§ Work to complete
Answer with nothing but the number of lines in the listing below that contain "LIGHT".

[[ Supplied material, beginning ]]

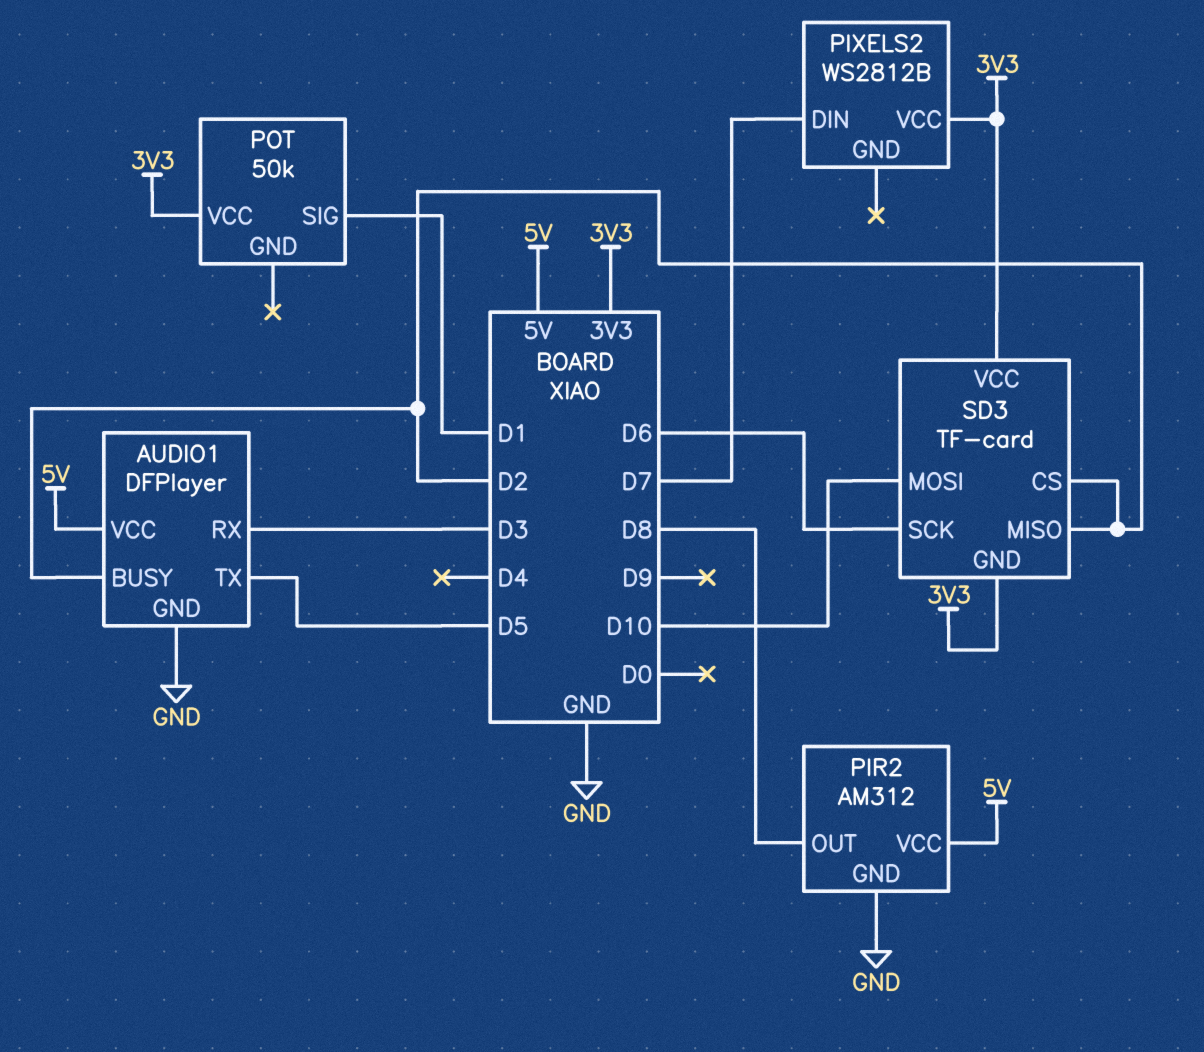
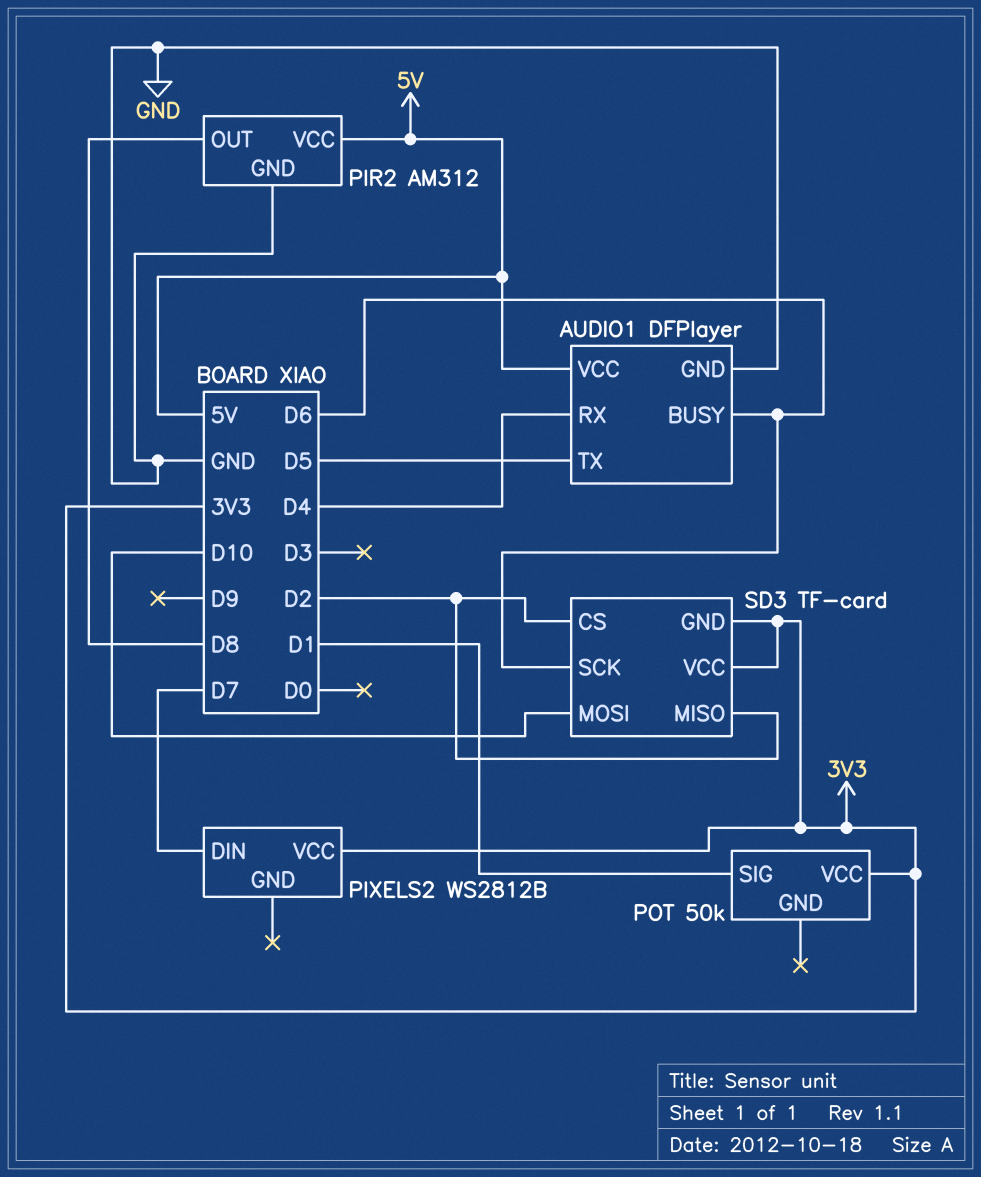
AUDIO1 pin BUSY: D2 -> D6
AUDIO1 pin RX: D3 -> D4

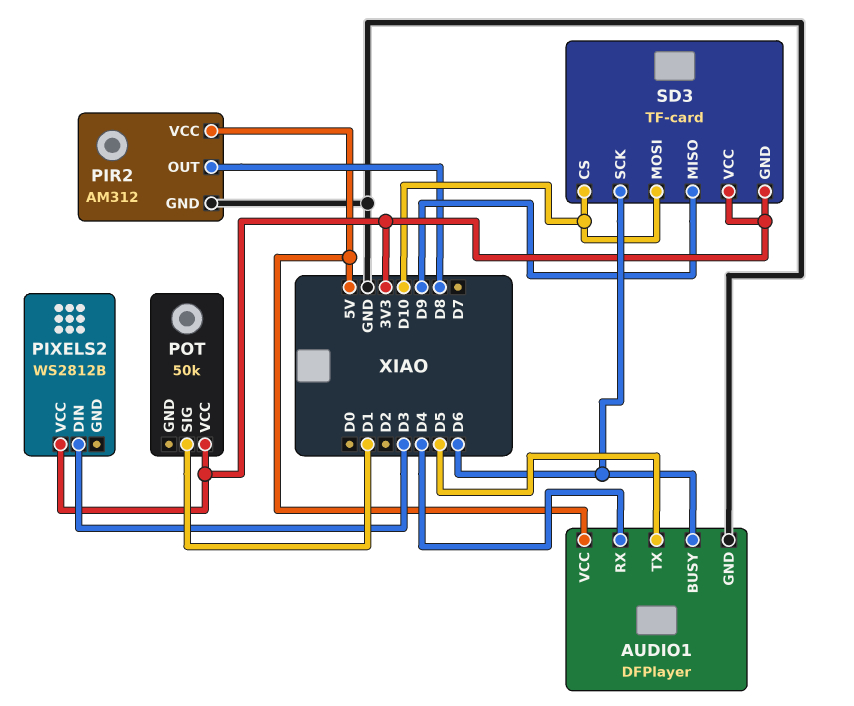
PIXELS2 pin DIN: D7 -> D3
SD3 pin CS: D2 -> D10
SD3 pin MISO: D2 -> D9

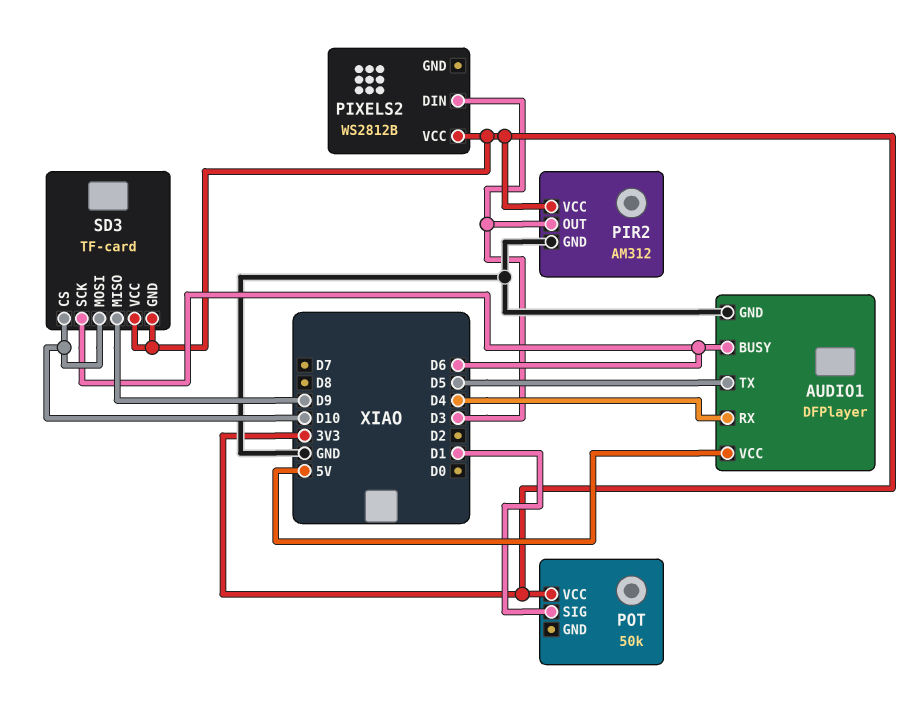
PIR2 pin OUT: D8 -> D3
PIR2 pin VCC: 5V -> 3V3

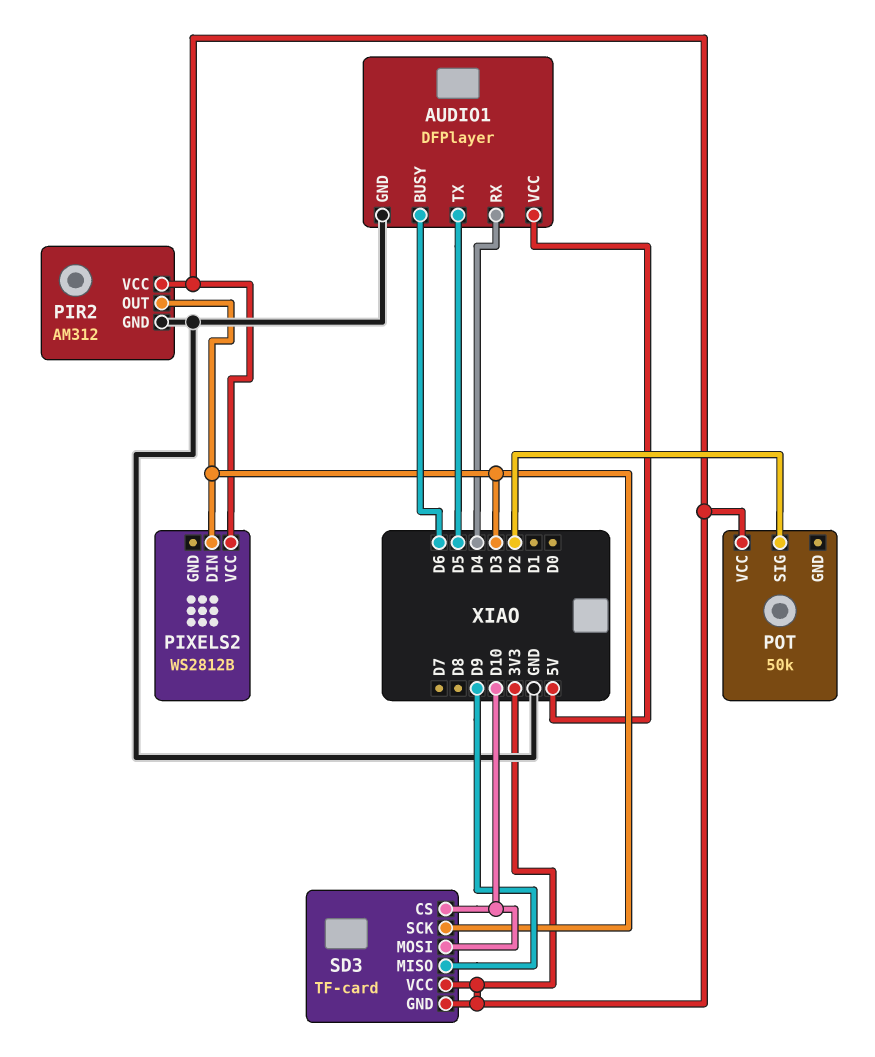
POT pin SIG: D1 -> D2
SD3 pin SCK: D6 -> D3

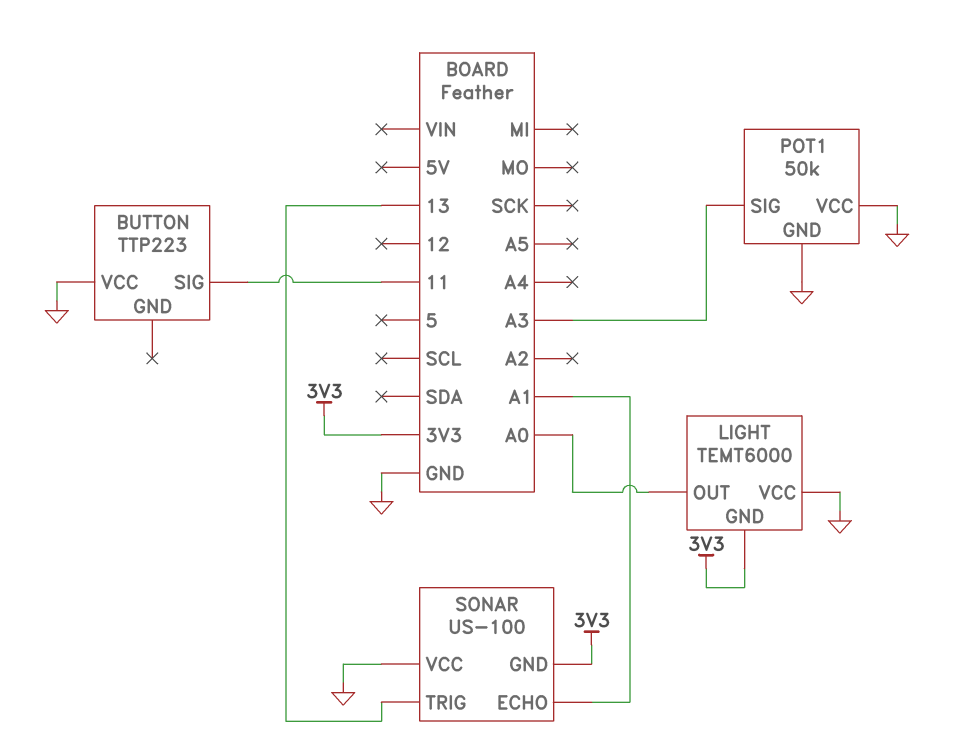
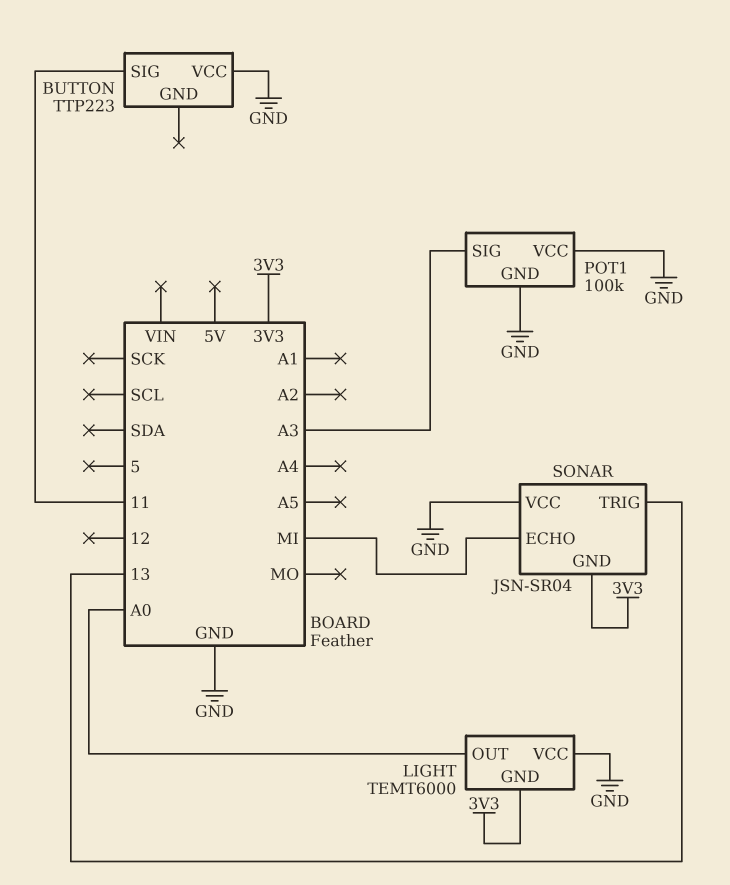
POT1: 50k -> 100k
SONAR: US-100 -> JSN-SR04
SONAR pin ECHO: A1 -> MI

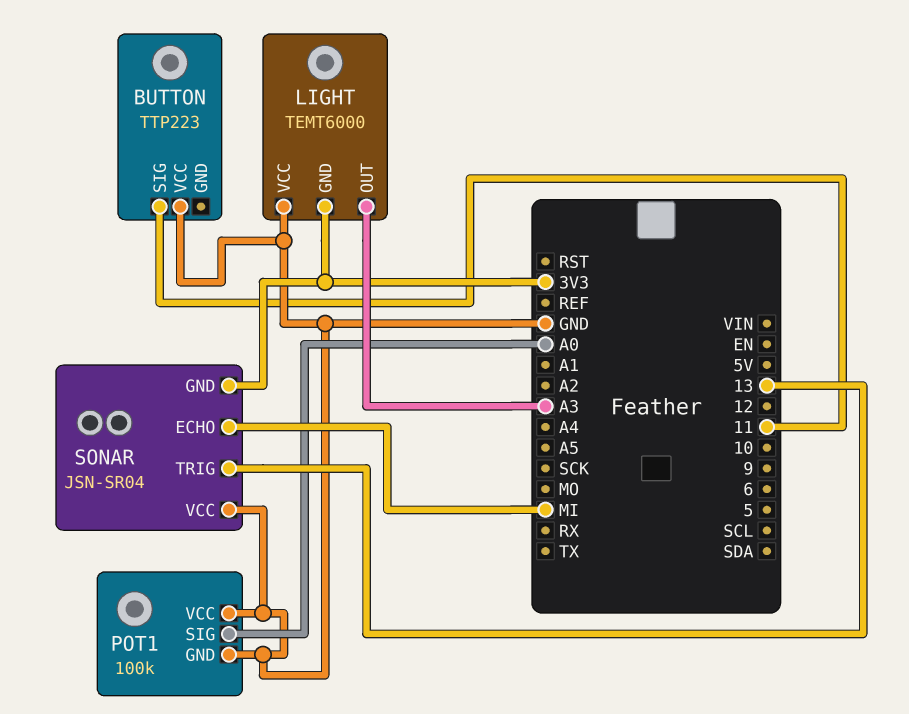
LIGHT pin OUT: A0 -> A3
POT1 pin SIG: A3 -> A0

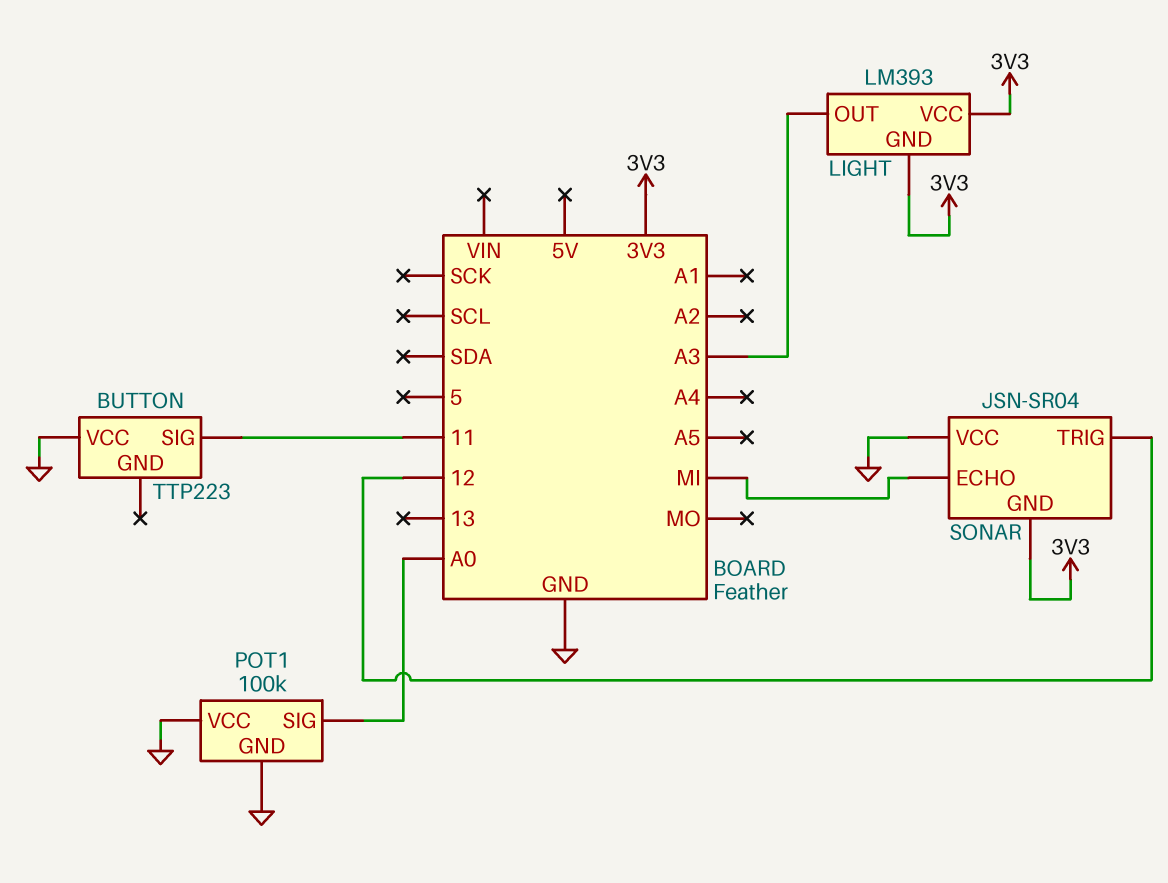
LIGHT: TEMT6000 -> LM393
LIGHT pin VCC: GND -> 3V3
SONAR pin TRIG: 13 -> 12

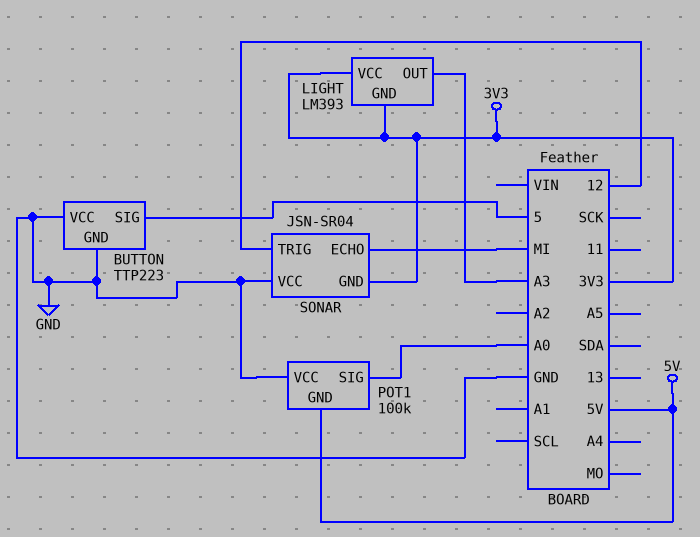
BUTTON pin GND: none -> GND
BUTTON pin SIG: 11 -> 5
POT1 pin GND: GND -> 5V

[[ Supplied material, end ]]

§ Result for this task
3